**Your task**
Find the lines of data that contain the string "dumbbell", then list them.

**Exercise materials**
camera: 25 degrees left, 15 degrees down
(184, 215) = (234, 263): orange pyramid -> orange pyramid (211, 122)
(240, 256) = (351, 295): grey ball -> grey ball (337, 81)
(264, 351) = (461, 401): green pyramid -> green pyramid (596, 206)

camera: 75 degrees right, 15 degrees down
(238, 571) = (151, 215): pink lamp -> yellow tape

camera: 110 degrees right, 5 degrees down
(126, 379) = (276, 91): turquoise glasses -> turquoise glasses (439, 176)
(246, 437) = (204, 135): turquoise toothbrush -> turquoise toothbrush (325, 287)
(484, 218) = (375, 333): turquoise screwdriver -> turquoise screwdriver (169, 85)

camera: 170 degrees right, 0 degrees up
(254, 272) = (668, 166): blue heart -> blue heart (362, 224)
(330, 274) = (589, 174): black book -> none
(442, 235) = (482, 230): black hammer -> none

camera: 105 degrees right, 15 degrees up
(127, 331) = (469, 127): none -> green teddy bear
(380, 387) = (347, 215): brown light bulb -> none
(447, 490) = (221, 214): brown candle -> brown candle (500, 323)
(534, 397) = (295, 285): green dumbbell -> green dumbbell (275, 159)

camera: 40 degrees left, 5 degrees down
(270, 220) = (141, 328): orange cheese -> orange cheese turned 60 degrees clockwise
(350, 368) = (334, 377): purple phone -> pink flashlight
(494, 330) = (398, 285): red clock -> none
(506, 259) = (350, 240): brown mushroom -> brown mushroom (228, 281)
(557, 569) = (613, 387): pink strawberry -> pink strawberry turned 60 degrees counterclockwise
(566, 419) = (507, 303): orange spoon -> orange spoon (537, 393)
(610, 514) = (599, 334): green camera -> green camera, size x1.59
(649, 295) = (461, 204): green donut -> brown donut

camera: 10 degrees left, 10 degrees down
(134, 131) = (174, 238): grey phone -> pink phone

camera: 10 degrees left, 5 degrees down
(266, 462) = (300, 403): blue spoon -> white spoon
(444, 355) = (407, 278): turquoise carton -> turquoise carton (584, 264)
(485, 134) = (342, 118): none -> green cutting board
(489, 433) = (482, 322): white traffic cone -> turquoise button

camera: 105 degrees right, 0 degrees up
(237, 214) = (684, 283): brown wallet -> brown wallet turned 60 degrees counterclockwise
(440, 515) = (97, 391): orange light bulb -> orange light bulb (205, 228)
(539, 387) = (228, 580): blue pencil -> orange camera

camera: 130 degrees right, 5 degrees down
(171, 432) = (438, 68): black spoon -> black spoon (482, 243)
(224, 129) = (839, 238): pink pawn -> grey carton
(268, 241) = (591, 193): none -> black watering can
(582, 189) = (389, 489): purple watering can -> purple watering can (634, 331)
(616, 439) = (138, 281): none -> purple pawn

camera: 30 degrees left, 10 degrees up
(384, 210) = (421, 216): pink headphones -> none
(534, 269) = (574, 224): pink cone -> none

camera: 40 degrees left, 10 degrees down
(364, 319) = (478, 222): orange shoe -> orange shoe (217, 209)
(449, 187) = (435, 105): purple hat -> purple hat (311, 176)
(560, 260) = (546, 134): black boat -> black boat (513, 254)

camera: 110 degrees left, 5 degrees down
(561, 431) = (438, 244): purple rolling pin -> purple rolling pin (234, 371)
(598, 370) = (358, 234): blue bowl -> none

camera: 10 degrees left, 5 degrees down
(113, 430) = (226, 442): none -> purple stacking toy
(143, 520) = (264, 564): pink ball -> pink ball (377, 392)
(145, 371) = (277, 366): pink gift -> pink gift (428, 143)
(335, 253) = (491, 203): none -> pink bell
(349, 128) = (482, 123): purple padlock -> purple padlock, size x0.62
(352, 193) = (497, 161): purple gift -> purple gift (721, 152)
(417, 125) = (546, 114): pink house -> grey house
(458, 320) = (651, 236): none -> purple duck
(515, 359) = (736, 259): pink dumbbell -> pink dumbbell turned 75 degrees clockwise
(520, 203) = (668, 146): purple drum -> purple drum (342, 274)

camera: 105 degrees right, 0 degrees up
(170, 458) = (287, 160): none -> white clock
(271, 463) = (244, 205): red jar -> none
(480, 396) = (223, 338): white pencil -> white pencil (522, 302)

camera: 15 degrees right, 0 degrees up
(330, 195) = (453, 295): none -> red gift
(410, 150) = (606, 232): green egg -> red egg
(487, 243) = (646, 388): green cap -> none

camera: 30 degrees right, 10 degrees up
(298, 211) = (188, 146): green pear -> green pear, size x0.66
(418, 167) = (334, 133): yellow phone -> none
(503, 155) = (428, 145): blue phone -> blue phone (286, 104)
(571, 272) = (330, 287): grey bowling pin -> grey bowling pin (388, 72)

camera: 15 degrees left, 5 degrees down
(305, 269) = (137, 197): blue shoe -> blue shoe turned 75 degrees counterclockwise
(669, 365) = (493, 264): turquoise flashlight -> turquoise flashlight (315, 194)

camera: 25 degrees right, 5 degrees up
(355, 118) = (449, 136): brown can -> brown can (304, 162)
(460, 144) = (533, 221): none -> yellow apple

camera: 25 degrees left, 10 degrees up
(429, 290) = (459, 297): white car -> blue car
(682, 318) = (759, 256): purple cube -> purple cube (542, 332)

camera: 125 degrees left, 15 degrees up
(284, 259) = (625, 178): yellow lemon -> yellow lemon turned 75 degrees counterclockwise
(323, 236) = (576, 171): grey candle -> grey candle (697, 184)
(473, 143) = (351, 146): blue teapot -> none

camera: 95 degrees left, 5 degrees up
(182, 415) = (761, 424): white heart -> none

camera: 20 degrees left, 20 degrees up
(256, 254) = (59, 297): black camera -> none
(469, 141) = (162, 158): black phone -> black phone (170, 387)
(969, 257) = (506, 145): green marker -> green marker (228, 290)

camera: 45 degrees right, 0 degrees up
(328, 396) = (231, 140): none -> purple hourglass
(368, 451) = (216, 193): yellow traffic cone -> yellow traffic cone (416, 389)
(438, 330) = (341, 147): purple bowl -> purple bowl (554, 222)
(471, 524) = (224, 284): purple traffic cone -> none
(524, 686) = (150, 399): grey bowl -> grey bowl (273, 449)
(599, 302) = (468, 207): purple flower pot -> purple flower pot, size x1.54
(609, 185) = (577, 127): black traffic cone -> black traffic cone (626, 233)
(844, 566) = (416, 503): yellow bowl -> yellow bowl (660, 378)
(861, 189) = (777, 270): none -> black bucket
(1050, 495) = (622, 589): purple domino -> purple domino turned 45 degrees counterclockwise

**Output for this task**
(534, 397) = (295, 285): green dumbbell -> green dumbbell (275, 159)
(515, 359) = (736, 259): pink dumbbell -> pink dumbbell turned 75 degrees clockwise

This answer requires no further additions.